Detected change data
╔══

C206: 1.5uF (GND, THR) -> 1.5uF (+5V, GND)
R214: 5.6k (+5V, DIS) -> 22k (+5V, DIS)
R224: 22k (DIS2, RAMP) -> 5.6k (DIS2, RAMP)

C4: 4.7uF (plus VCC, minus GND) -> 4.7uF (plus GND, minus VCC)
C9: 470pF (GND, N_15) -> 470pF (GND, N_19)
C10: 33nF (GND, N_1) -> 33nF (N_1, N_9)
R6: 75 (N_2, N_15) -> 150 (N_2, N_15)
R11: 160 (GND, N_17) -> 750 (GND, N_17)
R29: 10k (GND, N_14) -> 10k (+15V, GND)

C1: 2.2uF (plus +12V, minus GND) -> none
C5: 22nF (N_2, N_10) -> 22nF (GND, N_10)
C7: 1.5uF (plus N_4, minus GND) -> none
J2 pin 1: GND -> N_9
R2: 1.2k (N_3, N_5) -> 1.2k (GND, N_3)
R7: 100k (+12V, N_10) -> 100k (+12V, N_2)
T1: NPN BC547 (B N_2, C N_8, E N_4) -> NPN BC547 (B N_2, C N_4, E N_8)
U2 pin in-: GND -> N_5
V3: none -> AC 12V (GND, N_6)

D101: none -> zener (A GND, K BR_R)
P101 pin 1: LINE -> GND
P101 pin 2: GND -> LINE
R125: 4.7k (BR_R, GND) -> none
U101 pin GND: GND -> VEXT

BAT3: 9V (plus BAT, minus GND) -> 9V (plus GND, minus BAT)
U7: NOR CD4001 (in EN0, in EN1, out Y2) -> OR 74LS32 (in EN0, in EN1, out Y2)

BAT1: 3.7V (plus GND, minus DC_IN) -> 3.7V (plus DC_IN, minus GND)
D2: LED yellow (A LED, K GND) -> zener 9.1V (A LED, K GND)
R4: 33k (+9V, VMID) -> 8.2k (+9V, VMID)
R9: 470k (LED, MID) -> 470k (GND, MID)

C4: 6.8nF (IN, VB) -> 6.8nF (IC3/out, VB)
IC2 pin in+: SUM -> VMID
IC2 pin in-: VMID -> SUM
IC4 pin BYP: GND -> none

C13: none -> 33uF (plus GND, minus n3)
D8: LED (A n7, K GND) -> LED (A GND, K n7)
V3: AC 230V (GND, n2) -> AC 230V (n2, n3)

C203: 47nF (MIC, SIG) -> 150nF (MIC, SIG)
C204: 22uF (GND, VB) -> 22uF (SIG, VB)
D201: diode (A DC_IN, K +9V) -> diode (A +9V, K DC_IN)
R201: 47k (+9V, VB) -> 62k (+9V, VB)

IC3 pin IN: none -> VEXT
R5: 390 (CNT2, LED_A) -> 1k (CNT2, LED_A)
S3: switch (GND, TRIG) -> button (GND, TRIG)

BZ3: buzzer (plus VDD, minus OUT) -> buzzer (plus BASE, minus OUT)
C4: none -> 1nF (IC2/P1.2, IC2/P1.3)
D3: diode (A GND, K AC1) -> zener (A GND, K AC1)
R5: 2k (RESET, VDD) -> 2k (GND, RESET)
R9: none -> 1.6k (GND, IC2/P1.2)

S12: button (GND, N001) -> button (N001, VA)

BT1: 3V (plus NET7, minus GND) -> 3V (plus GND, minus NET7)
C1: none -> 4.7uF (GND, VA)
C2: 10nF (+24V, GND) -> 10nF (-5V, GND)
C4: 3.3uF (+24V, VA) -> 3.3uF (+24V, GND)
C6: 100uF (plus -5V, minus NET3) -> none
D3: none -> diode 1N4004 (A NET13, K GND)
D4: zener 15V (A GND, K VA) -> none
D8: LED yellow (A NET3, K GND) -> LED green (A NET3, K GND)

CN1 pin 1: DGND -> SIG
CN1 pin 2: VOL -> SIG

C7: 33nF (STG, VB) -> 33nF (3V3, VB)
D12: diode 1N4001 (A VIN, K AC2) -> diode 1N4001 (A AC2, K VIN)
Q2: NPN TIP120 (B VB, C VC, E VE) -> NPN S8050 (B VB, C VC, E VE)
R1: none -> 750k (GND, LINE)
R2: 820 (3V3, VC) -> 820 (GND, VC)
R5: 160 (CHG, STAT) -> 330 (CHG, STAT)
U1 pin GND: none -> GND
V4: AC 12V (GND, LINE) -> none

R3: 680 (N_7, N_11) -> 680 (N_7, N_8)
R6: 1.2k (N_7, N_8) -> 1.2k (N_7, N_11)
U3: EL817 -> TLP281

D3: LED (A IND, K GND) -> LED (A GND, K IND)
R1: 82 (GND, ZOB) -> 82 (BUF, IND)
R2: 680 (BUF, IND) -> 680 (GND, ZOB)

╚══

▶ _Prompt_: Reproduce the entries above in full by retyping them exactly.

▶ _Answer to this problem_:
C206: 1.5uF (GND, THR) -> 1.5uF (+5V, GND)
R214: 5.6k (+5V, DIS) -> 22k (+5V, DIS)
R224: 22k (DIS2, RAMP) -> 5.6k (DIS2, RAMP)

C4: 4.7uF (plus VCC, minus GND) -> 4.7uF (plus GND, minus VCC)
C9: 470pF (GND, N_15) -> 470pF (GND, N_19)
C10: 33nF (GND, N_1) -> 33nF (N_1, N_9)
R6: 75 (N_2, N_15) -> 150 (N_2, N_15)
R11: 160 (GND, N_17) -> 750 (GND, N_17)
R29: 10k (GND, N_14) -> 10k (+15V, GND)

C1: 2.2uF (plus +12V, minus GND) -> none
C5: 22nF (N_2, N_10) -> 22nF (GND, N_10)
C7: 1.5uF (plus N_4, minus GND) -> none
J2 pin 1: GND -> N_9
R2: 1.2k (N_3, N_5) -> 1.2k (GND, N_3)
R7: 100k (+12V, N_10) -> 100k (+12V, N_2)
T1: NPN BC547 (B N_2, C N_8, E N_4) -> NPN BC547 (B N_2, C N_4, E N_8)
U2 pin in-: GND -> N_5
V3: none -> AC 12V (GND, N_6)

D101: none -> zener (A GND, K BR_R)
P101 pin 1: LINE -> GND
P101 pin 2: GND -> LINE
R125: 4.7k (BR_R, GND) -> none
U101 pin GND: GND -> VEXT

BAT3: 9V (plus BAT, minus GND) -> 9V (plus GND, minus BAT)
U7: NOR CD4001 (in EN0, in EN1, out Y2) -> OR 74LS32 (in EN0, in EN1, out Y2)

BAT1: 3.7V (plus GND, minus DC_IN) -> 3.7V (plus DC_IN, minus GND)
D2: LED yellow (A LED, K GND) -> zener 9.1V (A LED, K GND)
R4: 33k (+9V, VMID) -> 8.2k (+9V, VMID)
R9: 470k (LED, MID) -> 470k (GND, MID)

C4: 6.8nF (IN, VB) -> 6.8nF (IC3/out, VB)
IC2 pin in+: SUM -> VMID
IC2 pin in-: VMID -> SUM
IC4 pin BYP: GND -> none

C13: none -> 33uF (plus GND, minus n3)
D8: LED (A n7, K GND) -> LED (A GND, K n7)
V3: AC 230V (GND, n2) -> AC 230V (n2, n3)

C203: 47nF (MIC, SIG) -> 150nF (MIC, SIG)
C204: 22uF (GND, VB) -> 22uF (SIG, VB)
D201: diode (A DC_IN, K +9V) -> diode (A +9V, K DC_IN)
R201: 47k (+9V, VB) -> 62k (+9V, VB)

IC3 pin IN: none -> VEXT
R5: 390 (CNT2, LED_A) -> 1k (CNT2, LED_A)
S3: switch (GND, TRIG) -> button (GND, TRIG)

BZ3: buzzer (plus VDD, minus OUT) -> buzzer (plus BASE, minus OUT)
C4: none -> 1nF (IC2/P1.2, IC2/P1.3)
D3: diode (A GND, K AC1) -> zener (A GND, K AC1)
R5: 2k (RESET, VDD) -> 2k (GND, RESET)
R9: none -> 1.6k (GND, IC2/P1.2)

S12: button (GND, N001) -> button (N001, VA)

BT1: 3V (plus NET7, minus GND) -> 3V (plus GND, minus NET7)
C1: none -> 4.7uF (GND, VA)
C2: 10nF (+24V, GND) -> 10nF (-5V, GND)
C4: 3.3uF (+24V, VA) -> 3.3uF (+24V, GND)
C6: 100uF (plus -5V, minus NET3) -> none
D3: none -> diode 1N4004 (A NET13, K GND)
D4: zener 15V (A GND, K VA) -> none
D8: LED yellow (A NET3, K GND) -> LED green (A NET3, K GND)

CN1 pin 1: DGND -> SIG
CN1 pin 2: VOL -> SIG

C7: 33nF (STG, VB) -> 33nF (3V3, VB)
D12: diode 1N4001 (A VIN, K AC2) -> diode 1N4001 (A AC2, K VIN)
Q2: NPN TIP120 (B VB, C VC, E VE) -> NPN S8050 (B VB, C VC, E VE)
R1: none -> 750k (GND, LINE)
R2: 820 (3V3, VC) -> 820 (GND, VC)
R5: 160 (CHG, STAT) -> 330 (CHG, STAT)
U1 pin GND: none -> GND
V4: AC 12V (GND, LINE) -> none

R3: 680 (N_7, N_11) -> 680 (N_7, N_8)
R6: 1.2k (N_7, N_8) -> 1.2k (N_7, N_11)
U3: EL817 -> TLP281

D3: LED (A IND, K GND) -> LED (A GND, K IND)
R1: 82 (GND, ZOB) -> 82 (BUF, IND)
R2: 680 (BUF, IND) -> 680 (GND, ZOB)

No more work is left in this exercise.